■ Work request ■
Search the entries below for "purple". Report each line where it occurs.
───── Source data
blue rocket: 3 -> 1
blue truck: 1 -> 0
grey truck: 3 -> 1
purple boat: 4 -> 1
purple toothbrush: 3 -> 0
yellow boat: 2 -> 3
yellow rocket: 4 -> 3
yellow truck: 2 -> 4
──────────
───── Source data
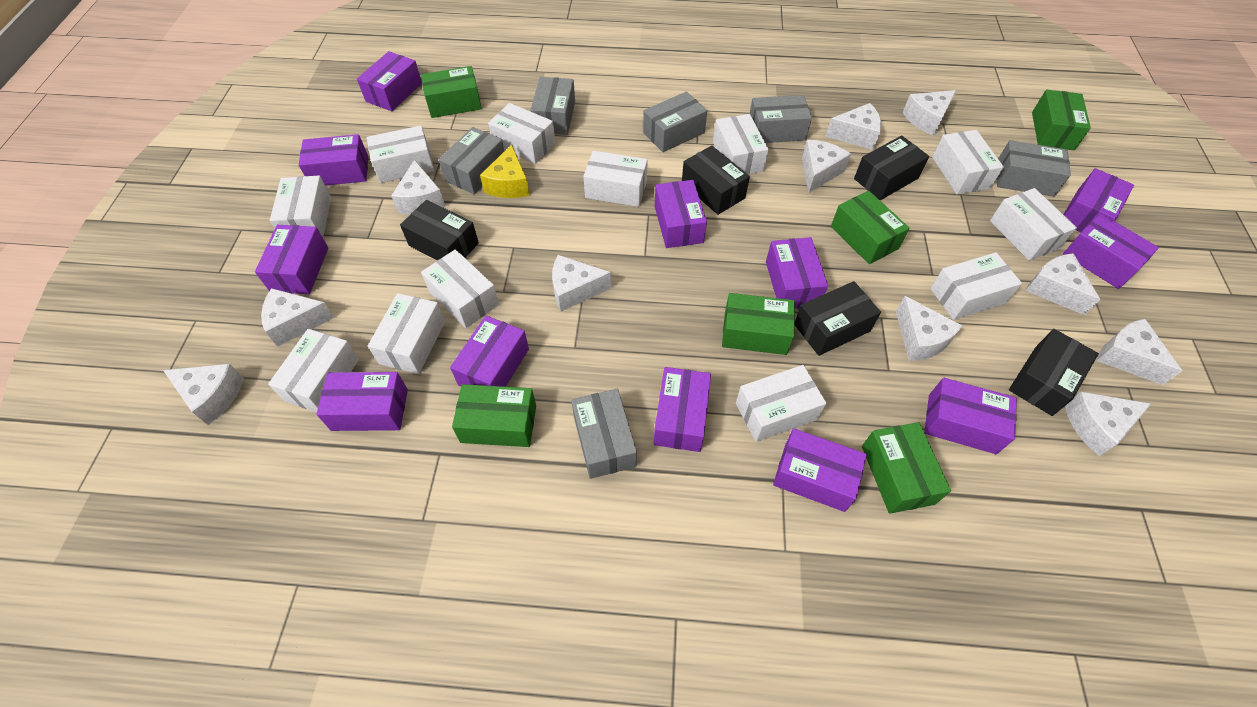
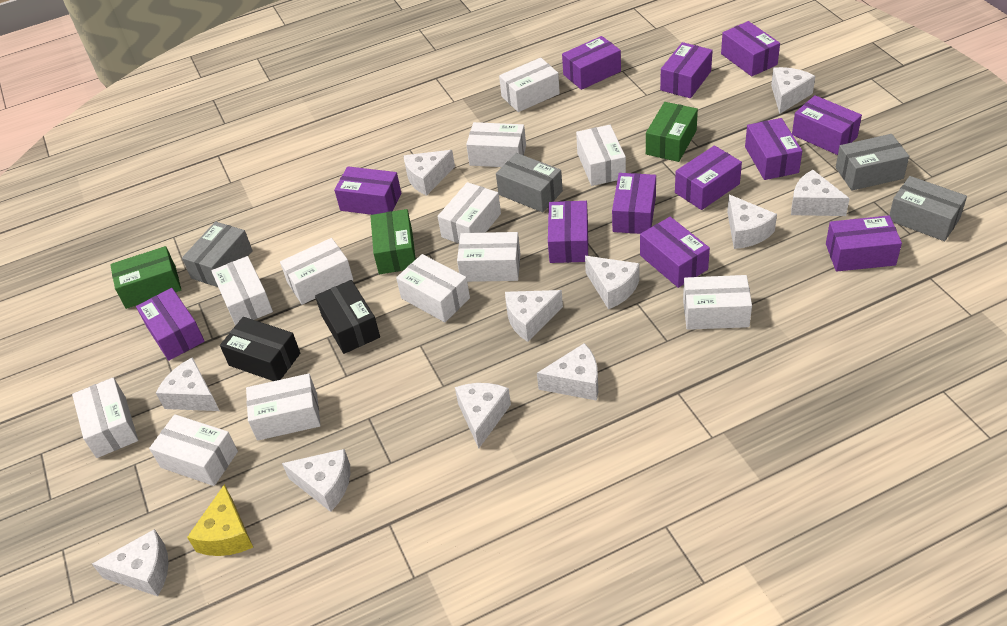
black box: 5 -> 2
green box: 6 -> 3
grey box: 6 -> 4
──────────
■ Task result ■
purple boat: 4 -> 1
purple toothbrush: 3 -> 0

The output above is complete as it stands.